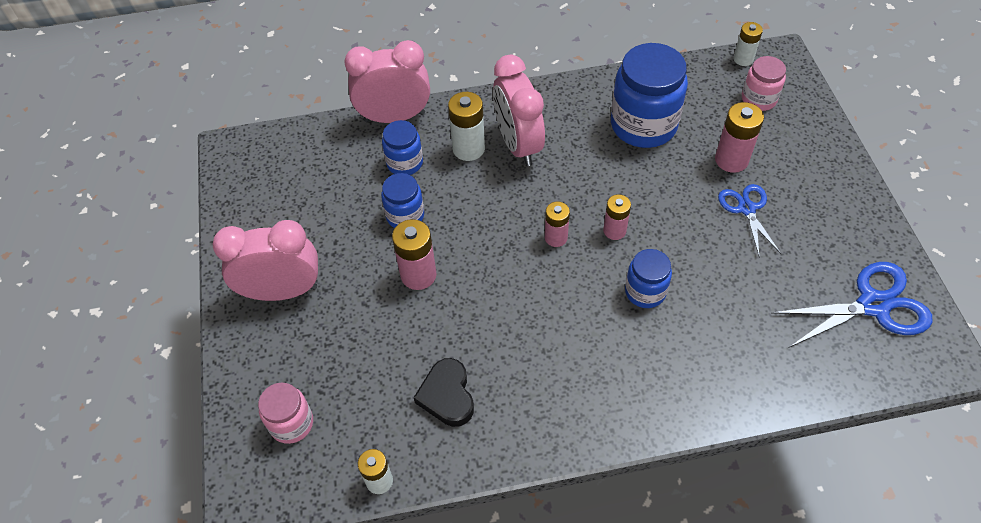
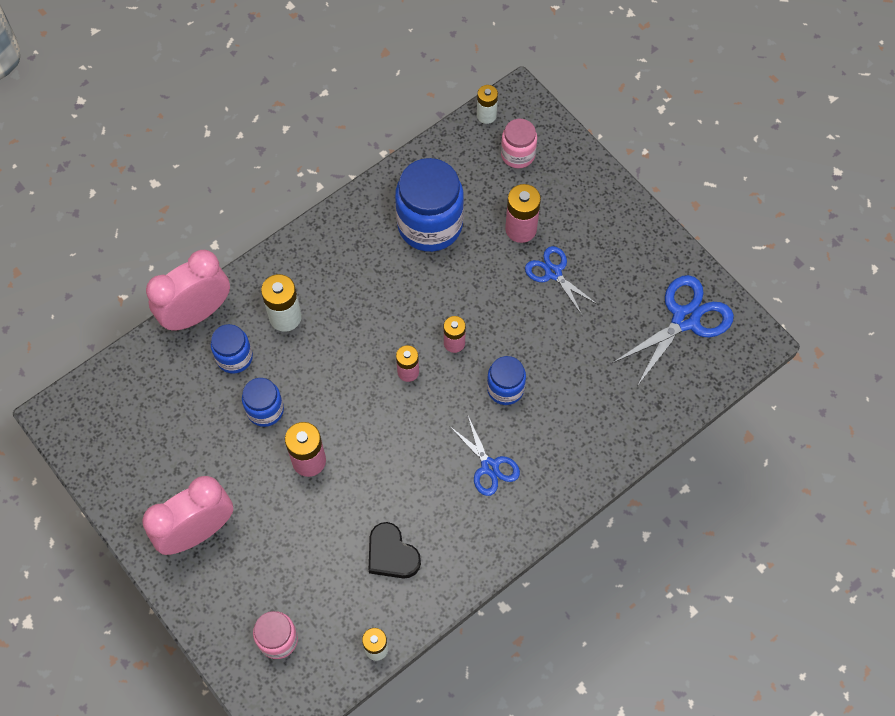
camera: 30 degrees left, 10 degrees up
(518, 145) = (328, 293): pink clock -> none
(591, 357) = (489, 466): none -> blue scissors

== == ==

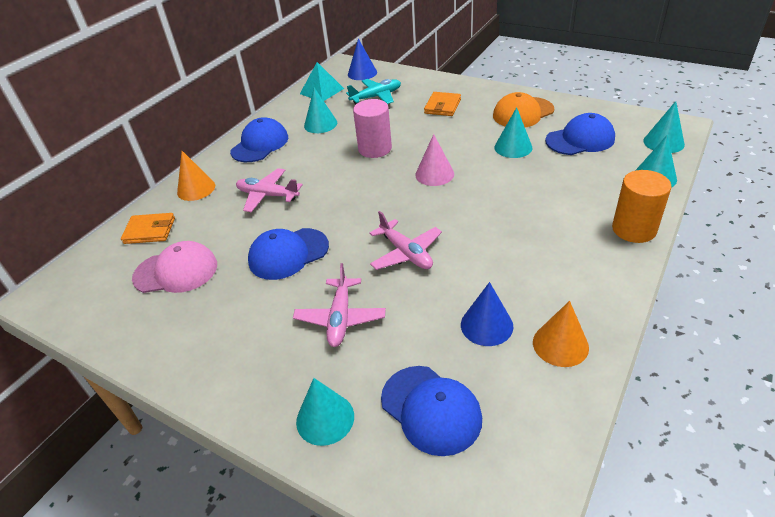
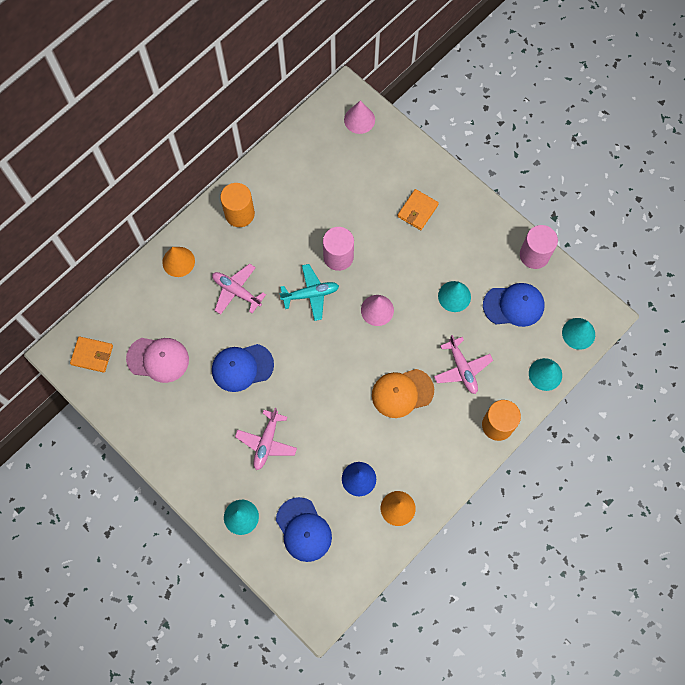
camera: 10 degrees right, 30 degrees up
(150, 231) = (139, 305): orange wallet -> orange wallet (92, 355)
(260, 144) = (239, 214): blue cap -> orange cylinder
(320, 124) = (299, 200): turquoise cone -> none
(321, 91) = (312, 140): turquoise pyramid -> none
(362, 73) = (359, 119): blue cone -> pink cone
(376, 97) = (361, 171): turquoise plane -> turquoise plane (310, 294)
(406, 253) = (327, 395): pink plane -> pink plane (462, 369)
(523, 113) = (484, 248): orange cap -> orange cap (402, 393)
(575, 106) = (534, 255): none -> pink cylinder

== == ==

- _Exercise objective_
Take the line above containing "(260, 144) = (239, 214): blue", the line containing "(575, 106) = (534, 255): none", and all lines in between, and copy them exactly without anything else.

- _Solution to this task_
(260, 144) = (239, 214): blue cap -> orange cylinder
(320, 124) = (299, 200): turquoise cone -> none
(321, 91) = (312, 140): turquoise pyramid -> none
(362, 73) = (359, 119): blue cone -> pink cone
(376, 97) = (361, 171): turquoise plane -> turquoise plane (310, 294)
(406, 253) = (327, 395): pink plane -> pink plane (462, 369)
(523, 113) = (484, 248): orange cap -> orange cap (402, 393)
(575, 106) = (534, 255): none -> pink cylinder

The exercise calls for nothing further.